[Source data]
-*-*-
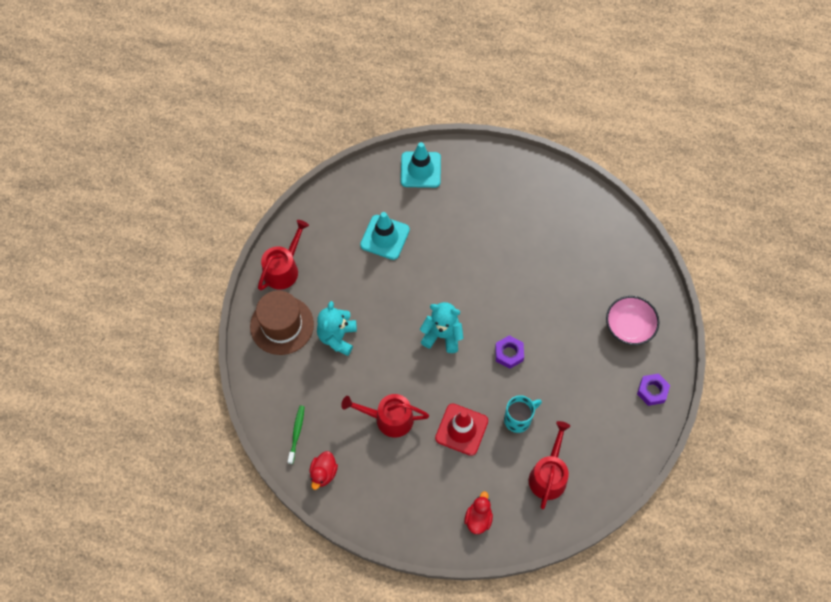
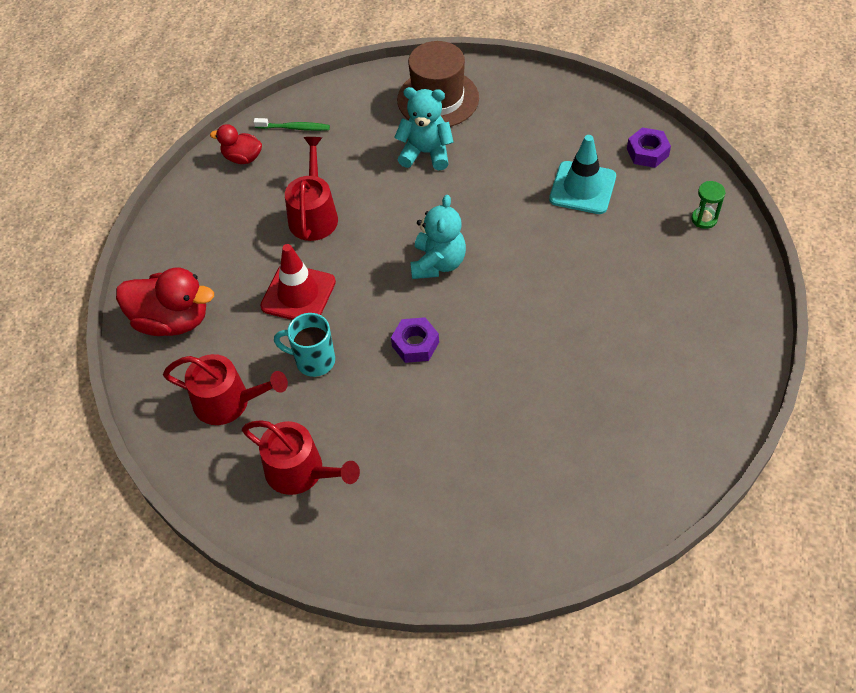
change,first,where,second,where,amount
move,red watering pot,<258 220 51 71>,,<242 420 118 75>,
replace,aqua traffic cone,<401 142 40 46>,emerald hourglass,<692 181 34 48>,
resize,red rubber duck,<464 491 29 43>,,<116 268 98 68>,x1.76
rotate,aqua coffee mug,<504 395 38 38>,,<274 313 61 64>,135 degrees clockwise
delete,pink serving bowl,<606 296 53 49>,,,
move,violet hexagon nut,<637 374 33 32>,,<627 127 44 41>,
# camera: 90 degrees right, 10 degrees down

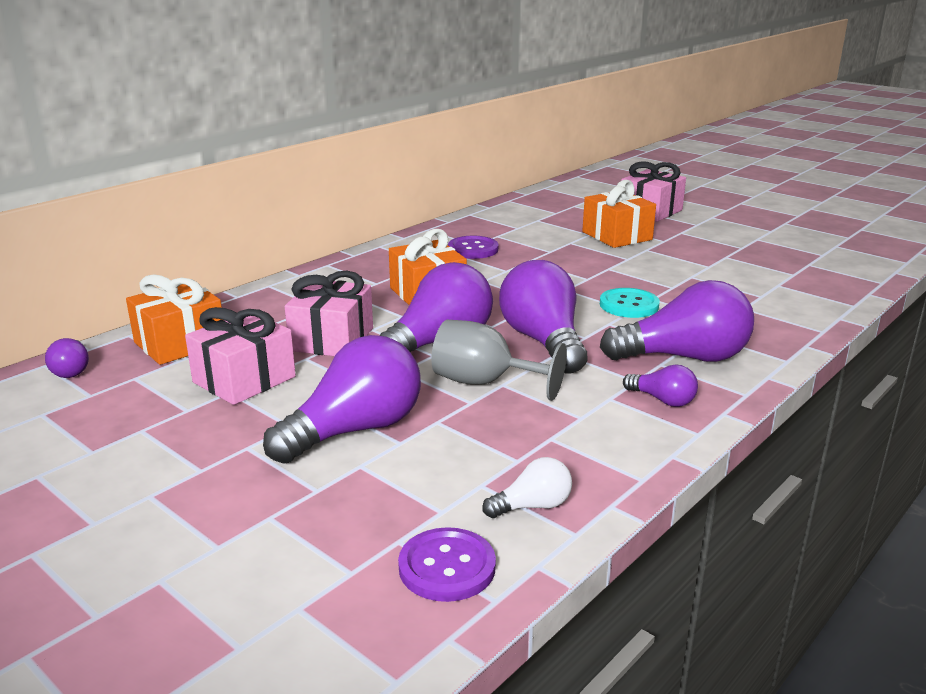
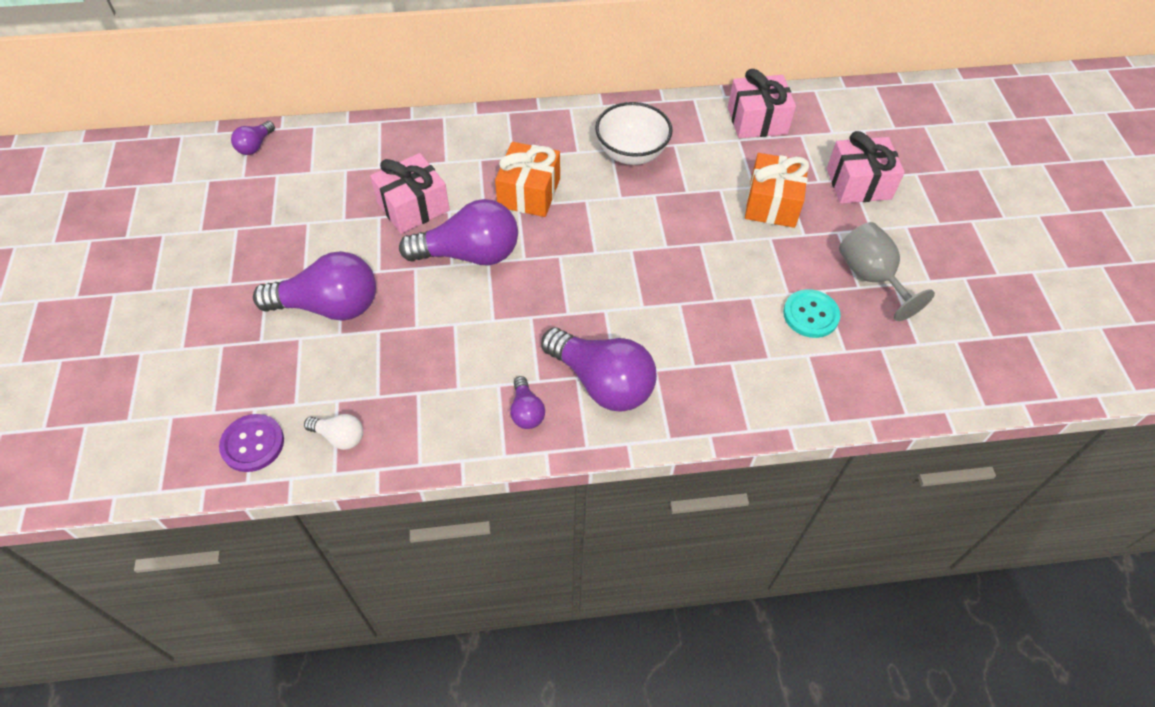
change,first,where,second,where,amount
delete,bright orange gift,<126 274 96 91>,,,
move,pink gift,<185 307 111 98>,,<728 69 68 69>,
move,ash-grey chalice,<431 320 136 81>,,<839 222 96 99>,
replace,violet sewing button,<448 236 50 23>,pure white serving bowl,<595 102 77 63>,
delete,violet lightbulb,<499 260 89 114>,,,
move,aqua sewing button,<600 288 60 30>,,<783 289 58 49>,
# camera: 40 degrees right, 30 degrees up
-*-*-
Task instructions
Leave the pictures out and reproduce each record exactly as written.

Task result
change,first,where,second,where,amount
move,red watering pot,<258 220 51 71>,,<242 420 118 75>,
replace,aqua traffic cone,<401 142 40 46>,emerald hourglass,<692 181 34 48>,
resize,red rubber duck,<464 491 29 43>,,<116 268 98 68>,x1.76
rotate,aqua coffee mug,<504 395 38 38>,,<274 313 61 64>,135 degrees clockwise
delete,pink serving bowl,<606 296 53 49>,,,
move,violet hexagon nut,<637 374 33 32>,,<627 127 44 41>,
# camera: 90 degrees right, 10 degrees down

change,first,where,second,where,amount
delete,bright orange gift,<126 274 96 91>,,,
move,pink gift,<185 307 111 98>,,<728 69 68 69>,
move,ash-grey chalice,<431 320 136 81>,,<839 222 96 99>,
replace,violet sewing button,<448 236 50 23>,pure white serving bowl,<595 102 77 63>,
delete,violet lightbulb,<499 260 89 114>,,,
move,aqua sewing button,<600 288 60 30>,,<783 289 58 49>,
# camera: 40 degrees right, 30 degrees up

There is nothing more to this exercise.